What the task requires:
Go to the line containing "D12: schottky 1N5817" in the records below and retype from there through the final line, exactly.
--- Information given Enclosed Below ---
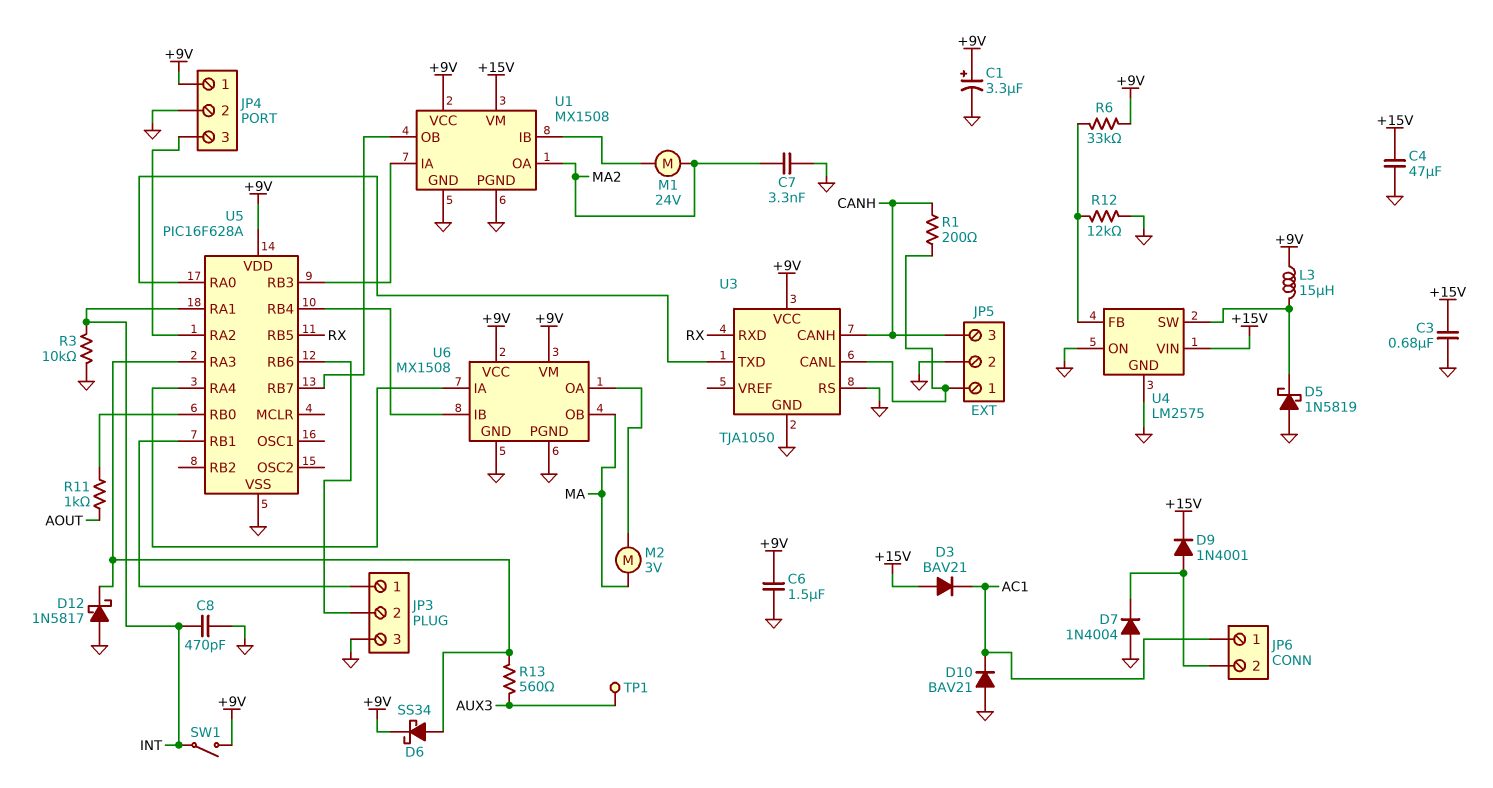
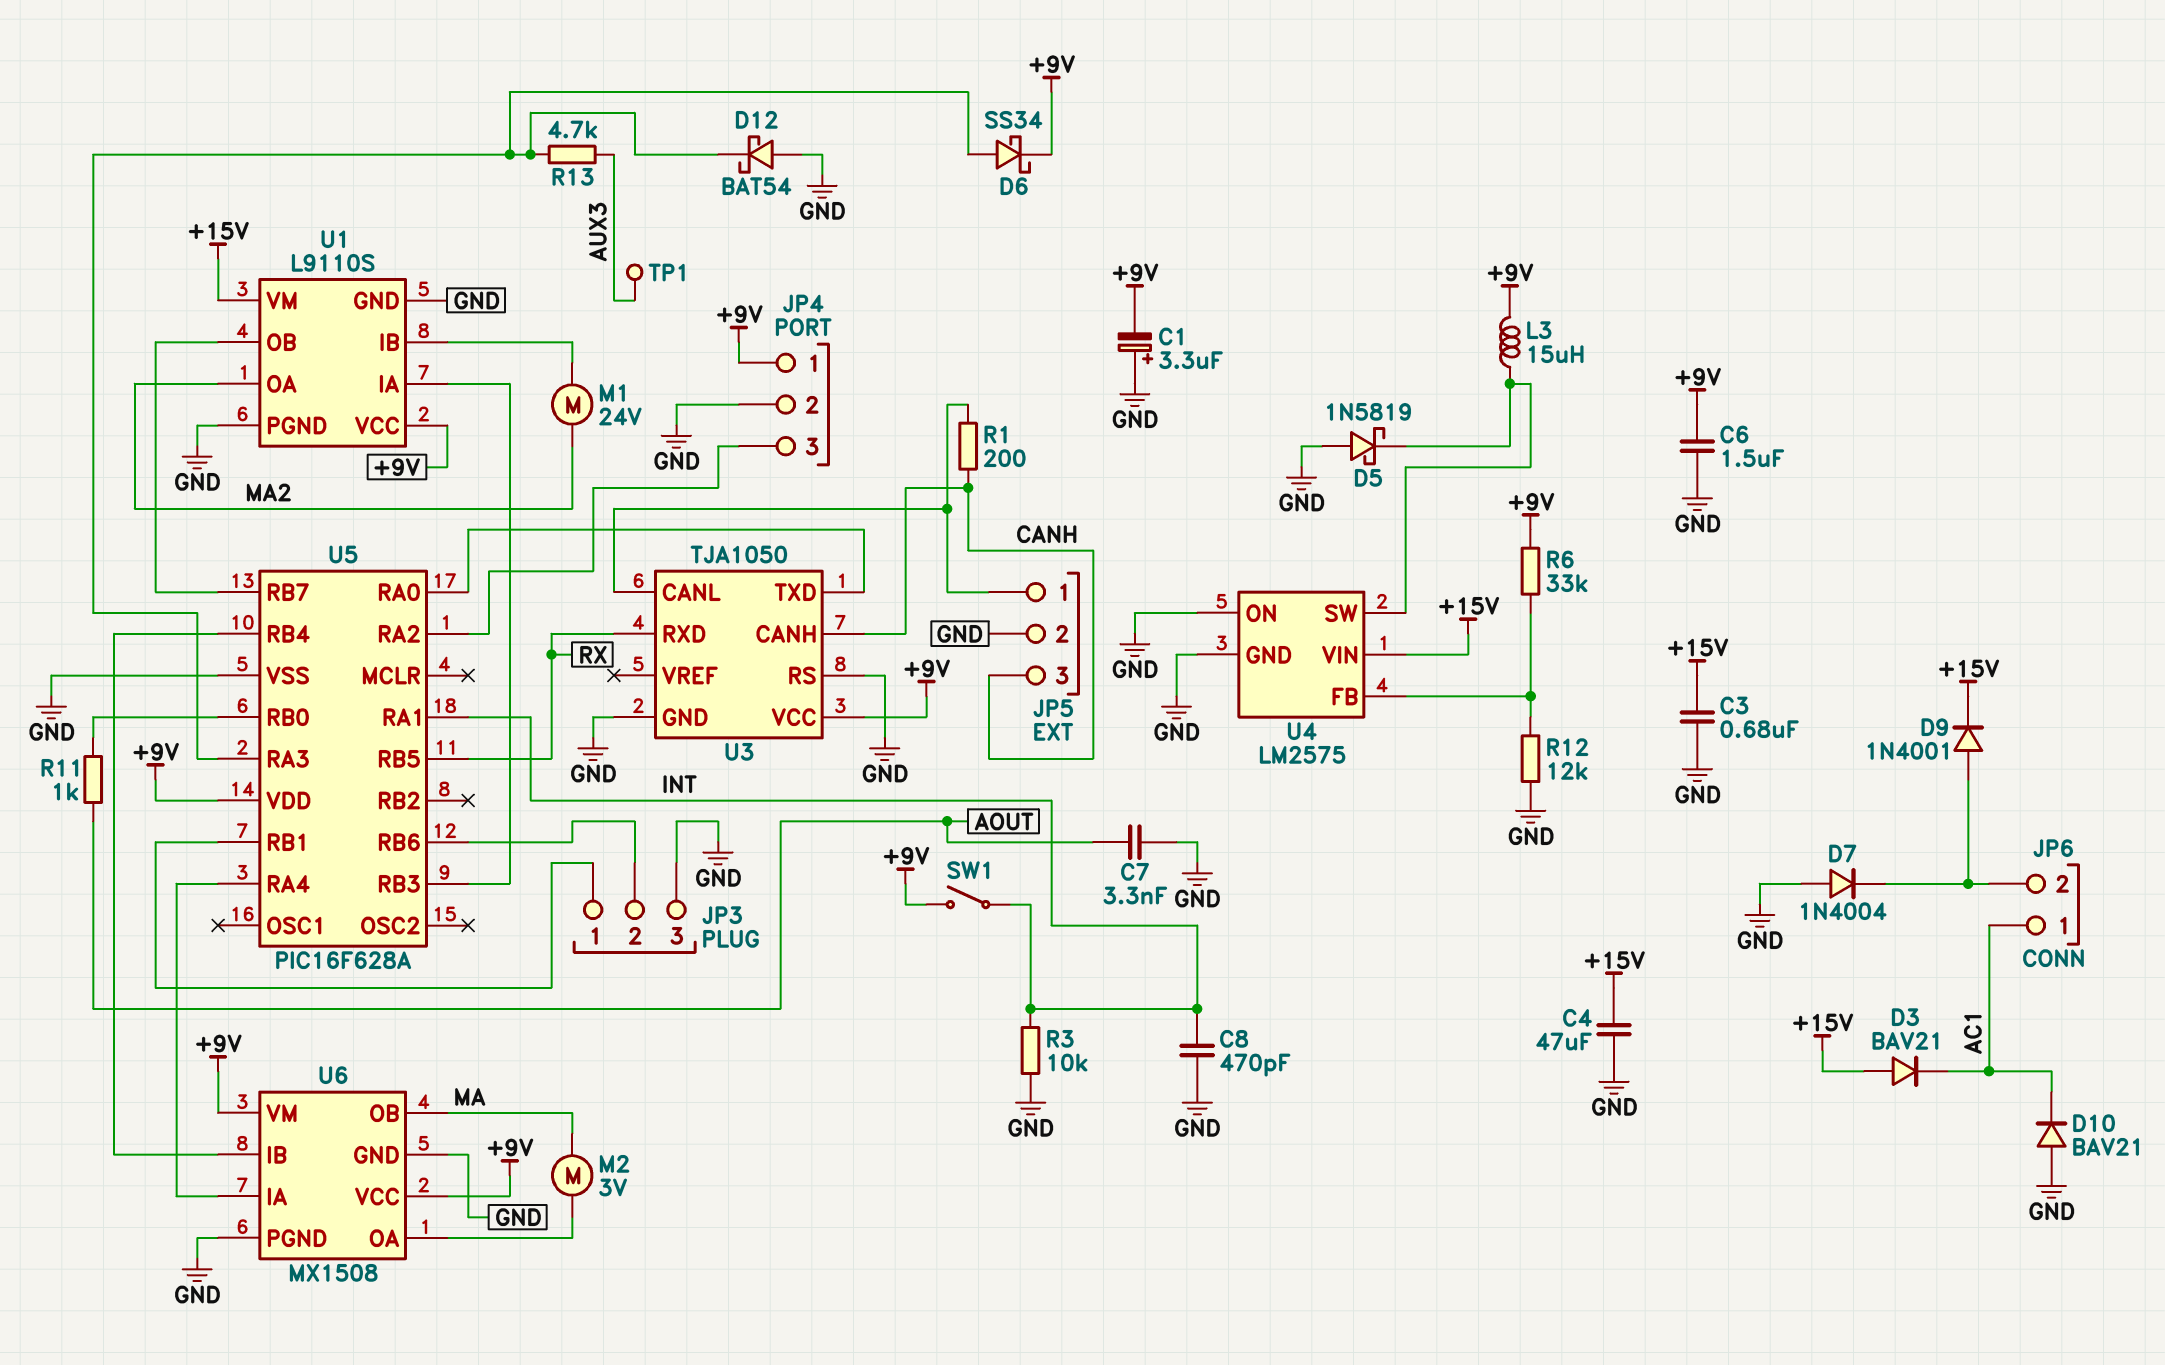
C1: 3.3uF (plus +9V, minus GND) -> 3.3uF (plus GND, minus +9V)
C7: 3.3nF (GND, MA2) -> 3.3nF (AOUT, GND)
D12: schottky 1N5817 (A GND, K U5/RA3) -> schottky BAT54 (A GND, K U5/RA3)
R13: 560 (AUX3, U5/RA3) -> 4.7k (AUX3, U5/RA3)
U1: MX1508 -> L9110S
--- End of Enclosed Information given ---
Solution to this problem:
D12: schottky 1N5817 (A GND, K U5/RA3) -> schottky BAT54 (A GND, K U5/RA3)
R13: 560 (AUX3, U5/RA3) -> 4.7k (AUX3, U5/RA3)
U1: MX1508 -> L9110S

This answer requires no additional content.